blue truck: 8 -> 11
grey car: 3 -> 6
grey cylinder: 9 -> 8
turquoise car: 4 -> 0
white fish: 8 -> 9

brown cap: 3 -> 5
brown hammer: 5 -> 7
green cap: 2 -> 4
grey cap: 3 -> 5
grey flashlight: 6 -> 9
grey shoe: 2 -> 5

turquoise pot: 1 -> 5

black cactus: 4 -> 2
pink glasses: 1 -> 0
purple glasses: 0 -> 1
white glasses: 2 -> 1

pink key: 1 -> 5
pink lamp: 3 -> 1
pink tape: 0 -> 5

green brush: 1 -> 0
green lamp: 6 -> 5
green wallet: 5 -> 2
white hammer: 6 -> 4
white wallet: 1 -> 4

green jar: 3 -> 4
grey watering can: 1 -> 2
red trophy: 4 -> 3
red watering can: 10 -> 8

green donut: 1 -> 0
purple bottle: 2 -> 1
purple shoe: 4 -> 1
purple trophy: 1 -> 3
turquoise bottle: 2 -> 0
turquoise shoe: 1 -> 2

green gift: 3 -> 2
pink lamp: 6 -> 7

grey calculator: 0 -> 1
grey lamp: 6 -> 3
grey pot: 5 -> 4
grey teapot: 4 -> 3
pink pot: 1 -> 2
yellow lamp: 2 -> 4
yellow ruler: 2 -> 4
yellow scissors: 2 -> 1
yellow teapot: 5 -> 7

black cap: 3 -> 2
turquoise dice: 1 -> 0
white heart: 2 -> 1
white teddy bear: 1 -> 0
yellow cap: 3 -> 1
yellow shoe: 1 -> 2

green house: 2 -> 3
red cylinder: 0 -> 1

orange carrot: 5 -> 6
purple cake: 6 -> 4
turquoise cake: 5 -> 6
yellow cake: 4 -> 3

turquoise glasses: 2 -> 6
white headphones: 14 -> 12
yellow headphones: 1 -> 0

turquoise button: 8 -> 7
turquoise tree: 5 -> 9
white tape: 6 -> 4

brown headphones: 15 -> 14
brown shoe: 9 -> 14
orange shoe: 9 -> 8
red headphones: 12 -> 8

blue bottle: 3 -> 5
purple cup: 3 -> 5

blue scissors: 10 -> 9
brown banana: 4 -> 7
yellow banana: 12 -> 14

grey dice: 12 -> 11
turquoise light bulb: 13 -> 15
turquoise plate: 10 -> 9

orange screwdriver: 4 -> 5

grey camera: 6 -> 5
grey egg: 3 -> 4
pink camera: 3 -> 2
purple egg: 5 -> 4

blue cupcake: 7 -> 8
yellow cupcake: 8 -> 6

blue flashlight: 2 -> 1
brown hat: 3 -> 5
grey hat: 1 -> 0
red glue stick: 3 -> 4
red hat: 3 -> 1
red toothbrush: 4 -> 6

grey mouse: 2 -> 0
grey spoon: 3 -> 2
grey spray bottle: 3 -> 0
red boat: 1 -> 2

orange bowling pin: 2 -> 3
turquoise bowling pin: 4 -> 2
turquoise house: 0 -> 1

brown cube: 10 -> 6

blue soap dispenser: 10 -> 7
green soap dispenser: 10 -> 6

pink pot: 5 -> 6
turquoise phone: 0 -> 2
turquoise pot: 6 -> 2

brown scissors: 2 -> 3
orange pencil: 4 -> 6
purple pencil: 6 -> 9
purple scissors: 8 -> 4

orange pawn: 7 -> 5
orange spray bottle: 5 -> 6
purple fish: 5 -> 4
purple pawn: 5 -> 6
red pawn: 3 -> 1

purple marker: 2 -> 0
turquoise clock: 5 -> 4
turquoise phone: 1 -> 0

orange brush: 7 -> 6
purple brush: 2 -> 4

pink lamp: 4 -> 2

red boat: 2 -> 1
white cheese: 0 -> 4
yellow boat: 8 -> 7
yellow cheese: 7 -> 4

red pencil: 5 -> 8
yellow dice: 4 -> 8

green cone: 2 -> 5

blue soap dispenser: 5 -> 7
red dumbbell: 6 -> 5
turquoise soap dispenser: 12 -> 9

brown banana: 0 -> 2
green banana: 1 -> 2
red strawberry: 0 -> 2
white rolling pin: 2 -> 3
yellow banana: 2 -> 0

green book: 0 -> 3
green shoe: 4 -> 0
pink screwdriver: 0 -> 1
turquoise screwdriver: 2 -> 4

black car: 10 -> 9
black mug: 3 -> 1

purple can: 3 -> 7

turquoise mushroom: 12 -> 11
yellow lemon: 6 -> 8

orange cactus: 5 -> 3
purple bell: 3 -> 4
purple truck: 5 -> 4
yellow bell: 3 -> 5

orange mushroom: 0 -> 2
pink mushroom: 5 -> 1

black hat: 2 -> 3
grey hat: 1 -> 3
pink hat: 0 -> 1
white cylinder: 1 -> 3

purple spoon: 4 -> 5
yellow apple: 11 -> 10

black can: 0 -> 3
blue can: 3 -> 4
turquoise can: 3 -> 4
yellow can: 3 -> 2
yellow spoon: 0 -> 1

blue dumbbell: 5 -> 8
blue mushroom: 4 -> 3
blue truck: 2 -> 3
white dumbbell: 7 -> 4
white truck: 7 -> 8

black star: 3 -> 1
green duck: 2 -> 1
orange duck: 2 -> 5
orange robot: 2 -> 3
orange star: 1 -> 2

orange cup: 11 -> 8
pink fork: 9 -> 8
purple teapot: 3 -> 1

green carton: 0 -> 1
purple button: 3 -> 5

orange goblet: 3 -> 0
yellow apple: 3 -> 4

★ ★ ★ ★ ★ ★ ★

REQUIRED WORK
Take each line from the preceding material that contains "brown" and copy it.

FINISHED TASK
brown cap: 3 -> 5
brown hammer: 5 -> 7
brown headphones: 15 -> 14
brown shoe: 9 -> 14
brown banana: 4 -> 7
brown hat: 3 -> 5
brown cube: 10 -> 6
brown scissors: 2 -> 3
brown banana: 0 -> 2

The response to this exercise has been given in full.